WHAT IS BEING ASKED:
Look through the entries below for the string "green", and copy each line where it is found.

SOURCE RECORDS:

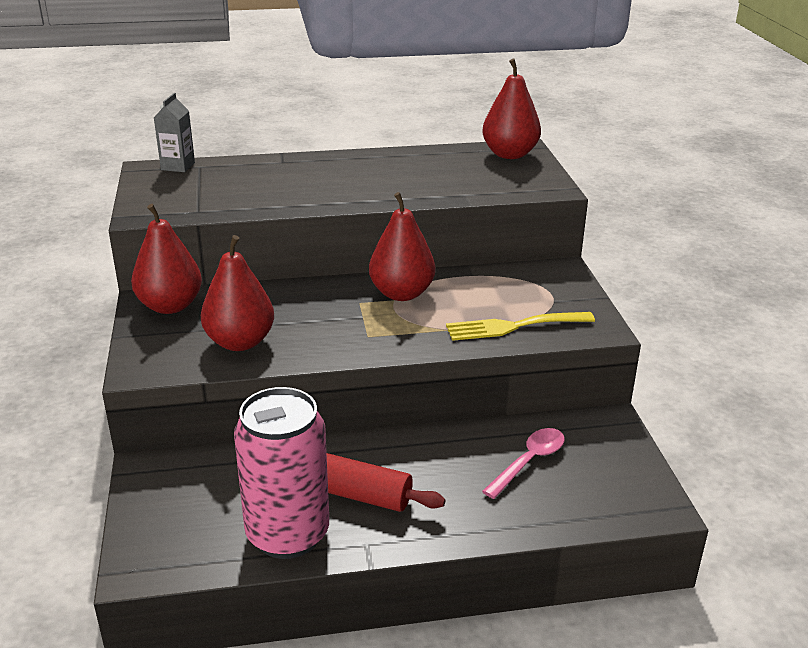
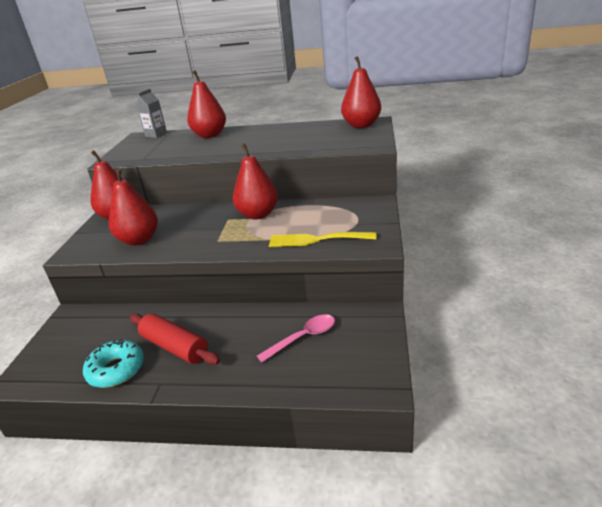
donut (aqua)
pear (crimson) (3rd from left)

---

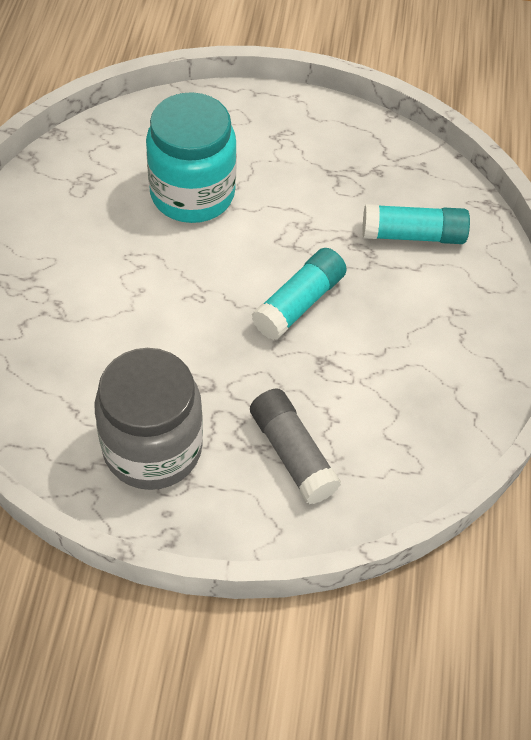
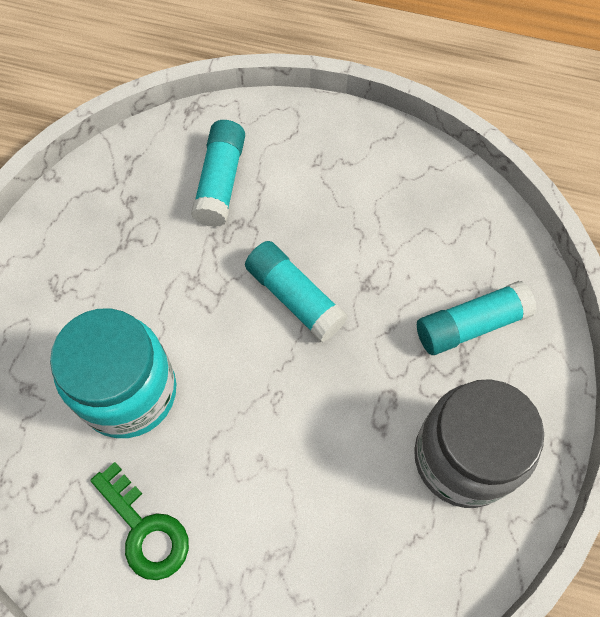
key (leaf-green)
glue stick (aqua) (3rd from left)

---

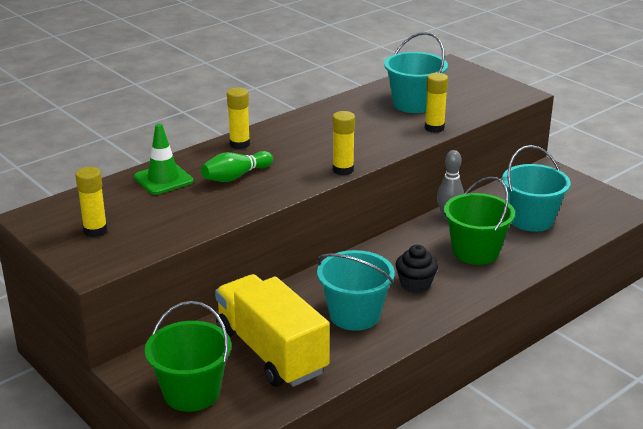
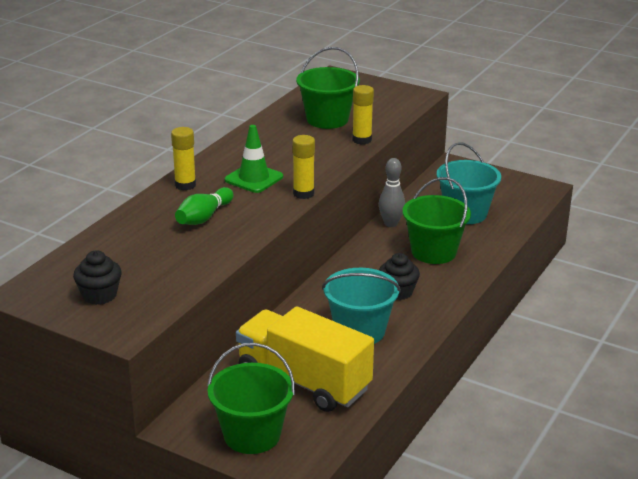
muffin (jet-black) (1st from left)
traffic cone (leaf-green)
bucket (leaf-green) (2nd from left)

RESPONSE FOR THIS EXERCISE:
key (leaf-green)
traffic cone (leaf-green)
bucket (leaf-green) (2nd from left)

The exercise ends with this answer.